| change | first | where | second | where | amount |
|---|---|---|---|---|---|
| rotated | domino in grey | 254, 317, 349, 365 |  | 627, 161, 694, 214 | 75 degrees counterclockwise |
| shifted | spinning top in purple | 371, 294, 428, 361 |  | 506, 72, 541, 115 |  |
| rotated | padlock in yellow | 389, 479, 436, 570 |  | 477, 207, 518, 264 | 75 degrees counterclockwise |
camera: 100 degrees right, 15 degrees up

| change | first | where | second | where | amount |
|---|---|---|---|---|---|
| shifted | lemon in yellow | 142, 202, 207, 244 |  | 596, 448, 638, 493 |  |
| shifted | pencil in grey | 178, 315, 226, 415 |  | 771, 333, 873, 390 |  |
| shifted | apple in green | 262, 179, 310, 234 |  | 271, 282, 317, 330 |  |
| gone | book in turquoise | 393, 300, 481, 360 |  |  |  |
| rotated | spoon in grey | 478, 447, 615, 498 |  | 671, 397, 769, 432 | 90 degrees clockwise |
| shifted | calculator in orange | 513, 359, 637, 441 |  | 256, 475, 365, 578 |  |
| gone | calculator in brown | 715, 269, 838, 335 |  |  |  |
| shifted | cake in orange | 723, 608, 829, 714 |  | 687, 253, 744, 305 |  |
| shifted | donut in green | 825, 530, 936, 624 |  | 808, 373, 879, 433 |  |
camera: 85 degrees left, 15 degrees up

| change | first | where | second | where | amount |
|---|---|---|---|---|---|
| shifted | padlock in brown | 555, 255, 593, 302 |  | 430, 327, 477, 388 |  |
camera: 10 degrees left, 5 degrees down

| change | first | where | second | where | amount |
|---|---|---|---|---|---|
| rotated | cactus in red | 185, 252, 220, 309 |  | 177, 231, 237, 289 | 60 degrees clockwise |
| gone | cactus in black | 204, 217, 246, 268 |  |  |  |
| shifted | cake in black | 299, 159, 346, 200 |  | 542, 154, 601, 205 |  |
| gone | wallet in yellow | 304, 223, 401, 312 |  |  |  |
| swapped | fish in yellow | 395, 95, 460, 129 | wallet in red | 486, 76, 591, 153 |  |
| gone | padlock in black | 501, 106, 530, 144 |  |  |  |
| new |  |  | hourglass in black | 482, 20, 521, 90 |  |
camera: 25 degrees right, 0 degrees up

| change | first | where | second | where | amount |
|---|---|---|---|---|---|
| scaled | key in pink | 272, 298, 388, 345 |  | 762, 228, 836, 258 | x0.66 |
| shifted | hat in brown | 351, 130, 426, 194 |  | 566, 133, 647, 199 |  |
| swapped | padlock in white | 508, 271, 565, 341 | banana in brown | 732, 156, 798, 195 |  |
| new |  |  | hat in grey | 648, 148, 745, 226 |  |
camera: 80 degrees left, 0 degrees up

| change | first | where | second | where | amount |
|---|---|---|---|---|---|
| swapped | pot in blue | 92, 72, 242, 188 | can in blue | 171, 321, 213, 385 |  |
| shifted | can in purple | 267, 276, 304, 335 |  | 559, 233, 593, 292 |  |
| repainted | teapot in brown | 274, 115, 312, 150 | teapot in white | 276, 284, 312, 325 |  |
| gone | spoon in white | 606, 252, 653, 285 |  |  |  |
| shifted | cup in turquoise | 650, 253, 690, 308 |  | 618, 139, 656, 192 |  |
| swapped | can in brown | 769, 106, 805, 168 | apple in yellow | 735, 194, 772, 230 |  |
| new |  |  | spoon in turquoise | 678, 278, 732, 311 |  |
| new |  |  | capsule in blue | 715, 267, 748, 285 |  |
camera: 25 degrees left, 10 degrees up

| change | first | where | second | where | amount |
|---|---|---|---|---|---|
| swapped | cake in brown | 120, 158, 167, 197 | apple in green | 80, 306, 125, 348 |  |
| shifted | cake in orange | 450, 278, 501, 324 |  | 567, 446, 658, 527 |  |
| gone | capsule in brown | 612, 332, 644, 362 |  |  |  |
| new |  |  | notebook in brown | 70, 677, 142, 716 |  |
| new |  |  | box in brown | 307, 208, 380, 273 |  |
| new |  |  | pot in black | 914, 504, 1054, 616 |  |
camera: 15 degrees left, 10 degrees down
☆ ☆ ☆ ☆ ☆ ☆ ☆
Retype the first line of the entries and every line after it, please, through the line that contains "264 | 75 degrees counterclockwise |". Add nothing.

| change | first | where | second | where | amount |
|---|---|---|---|---|---|
| rotated | domino in grey | 254, 317, 349, 365 |  | 627, 161, 694, 214 | 75 degrees counterclockwise |
| shifted | spinning top in purple | 371, 294, 428, 361 |  | 506, 72, 541, 115 |  |
| rotated | padlock in yellow | 389, 479, 436, 570 |  | 477, 207, 518, 264 | 75 degrees counterclockwise |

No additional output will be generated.